(Stored data entries)
+++
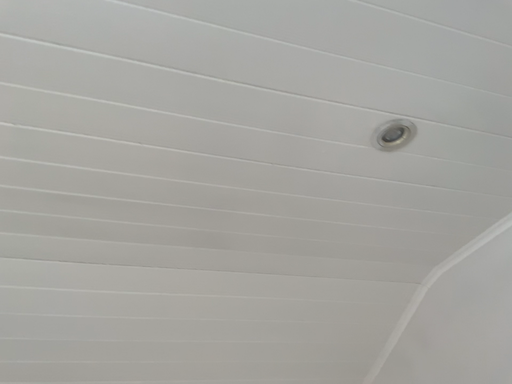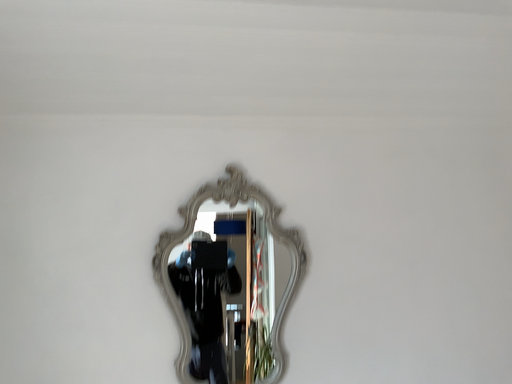
Question: Which way did the camera rotate in the video?

Choices:
 (A) rotated left
 (B) rotated right

Answer: (A)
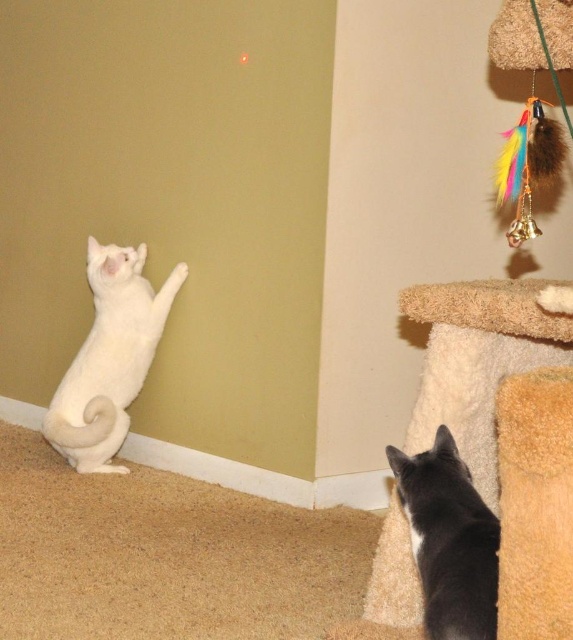
Based on the scene description, where is the white fur cat at left positioned in terms of its 2D coordinates?

The white fur cat at left is positioned at the 2D coordinates of point (x=109, y=356).

You are a cat owner observing the scene. You notice a point marked at coordinates point (109,356). Which cat is this point located on?

The point (109,356) is located on the white fur cat at left.

You are a cat owner who wants to place a cat tree in the room. The cat tree must be tall enough for both cats to climb. Given the height difference between the white fur cat at left and the black fur cat at lower right, what is the minimum height the cat tree should have?

The white fur cat at left is taller than the black fur cat at lower right. To accommodate both cats, the cat tree should be at least as tall as the white fur cat at left to ensure it meets the needs of the taller cat.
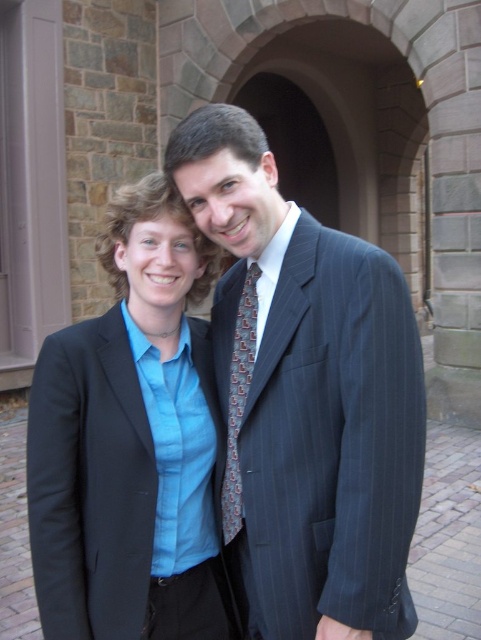
Is pinstriped suit at center positioned before matte blue shirt at center?

That is True.

Consider the image. Can you confirm if pinstriped suit at center is positioned above matte blue shirt at center?

Correct, pinstriped suit at center is located above matte blue shirt at center.

Between point (198, 138) and point (151, 288), which one is positioned in front?

Point (198, 138) is in front.

Identify the location of pinstriped suit at center. (306, 397).

Is matte blue shirt at center above patterned silk tie at center?

No.

Who is taller, matte blue shirt at center or patterned silk tie at center?

With more height is matte blue shirt at center.

In the scene shown: Who is more distant from viewer, (111, 560) or (235, 440)?

The point (235, 440) is behind.

Locate an element on the screen. matte blue shirt at center is located at coordinates (129, 442).

Which is below, pinstriped suit at center or patterned silk tie at center?

Positioned lower is patterned silk tie at center.

Who is higher up, pinstriped suit at center or patterned silk tie at center?

pinstriped suit at center is higher up.

Between point (276, 632) and point (228, 465), which one is positioned in front?

Point (276, 632)

You are a GUI agent. You are given a task and a screenshot of the screen. Output one action in this format:
    pyautogui.click(x=<x>, y=<y>)
    Task: Click on the pinstriped suit at center
    
    Given the screenshot: What is the action you would take?
    pyautogui.click(x=306, y=397)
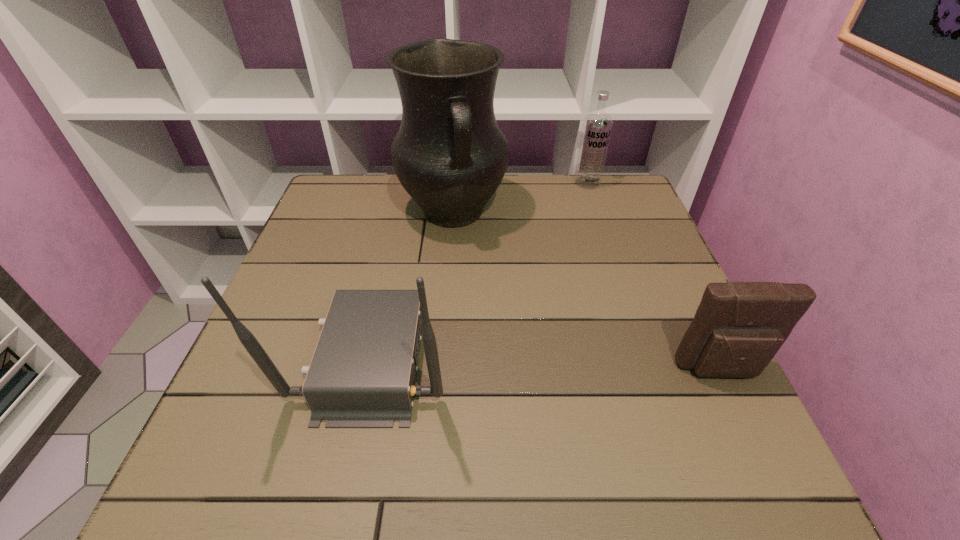
This screenshot has height=540, width=960. In order to click on vacant space that is in between the rightmost object and the router in this screenshot , I will do `click(548, 364)`.

What are the coordinates of `unoccupied area between the tallest object and the third object from left to right` in the screenshot? It's located at (520, 198).

Locate an element on the screen. This screenshot has width=960, height=540. free space between the tallest object and the shortest object is located at coordinates (588, 292).

At what (x,y) coordinates should I click in order to perform the action: click on free space between the pitcher and the router. Please return your answer as a coordinate pair (x, y). The height and width of the screenshot is (540, 960). Looking at the image, I should click on (414, 285).

Find the location of a particular element. Image resolution: width=960 pixels, height=540 pixels. vacant space in between the pitcher and the second shortest object is located at coordinates (520, 198).

The height and width of the screenshot is (540, 960). Find the location of `free spot between the rightmost object and the vodka`. free spot between the rightmost object and the vodka is located at coordinates (655, 276).

Identify the location of object that is the nearest to the third object from left to right. This screenshot has width=960, height=540. (449, 154).

The height and width of the screenshot is (540, 960). Identify the location of object that can be found as the third closest to the shortest object. (597, 126).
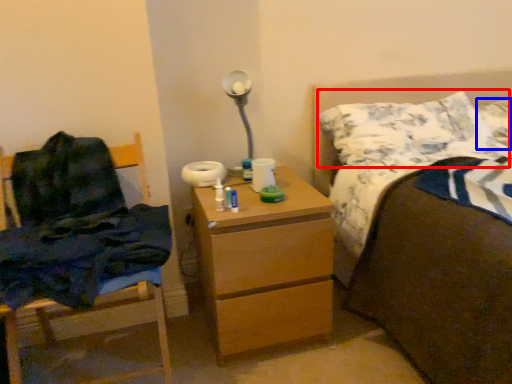
Question: Which object is further to the camera taking this photo, pillow (highlighted by a red box) or pillow (highlighted by a blue box)?

Choices:
 (A) pillow
 (B) pillow

Answer: (B)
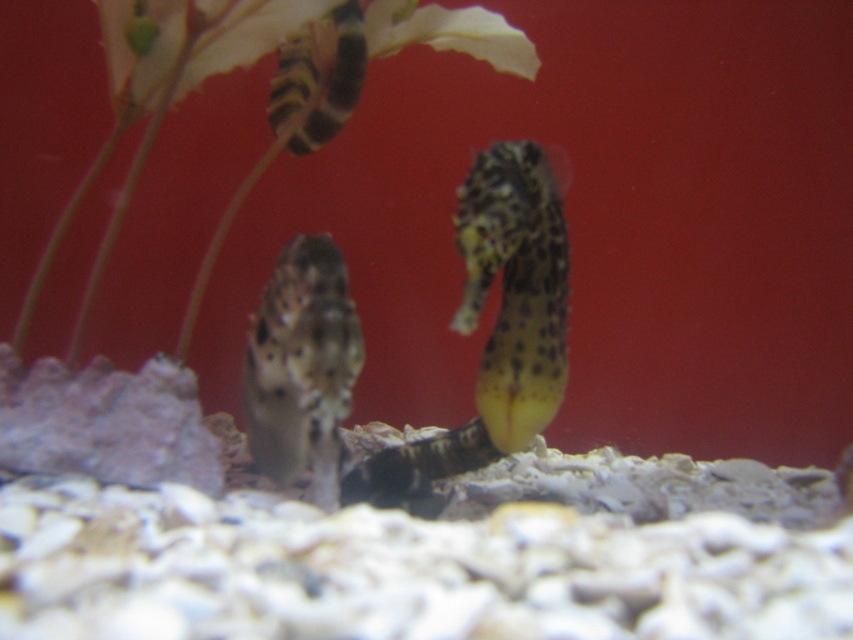
Based on the photo, you are a marine biologist observing the aquarium setup. You need to place a feeding tube that extends from your hand to the green leafy plant at upper center. If your hand is at 1 meter away from the plant, will the tube be long enough?

The green leafy plant at upper center is 1.26 meters away from the viewer. Since your hand is at 1 meter away from the plant, the tube needs to be at least 1.26 meters long to reach it. However, the hand is only 1 meter away, so the tube may not be long enough.

You are an underwater photographer trying to capture a closeup shot of the seahorses in the aquarium. You notice two points in the scene marked as point 1 at coordinates (242, 12) and point 2 at coordinates (410, 445). Which point should you focus on to ensure the seahorse closest to the camera is in sharp focus?

Point 1 at coordinates (242, 12) is closer to the camera than point 2 at coordinates (410, 445), so focusing on point 1 will ensure the seahorse closest to the camera is in sharp focus.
+++
• Required action
Extract every line above that contains the word "third".

• Response
What are the coordinates of `unoccupied area between the tallest object and the third object from left to right` in the screenshot? It's located at (520, 198).
Identify the location of object that is the nearest to the third object from left to right. This screenshot has width=960, height=540. (449, 154).
The height and width of the screenshot is (540, 960). Identify the location of object that can be found as the third closest to the shortest object. (597, 126).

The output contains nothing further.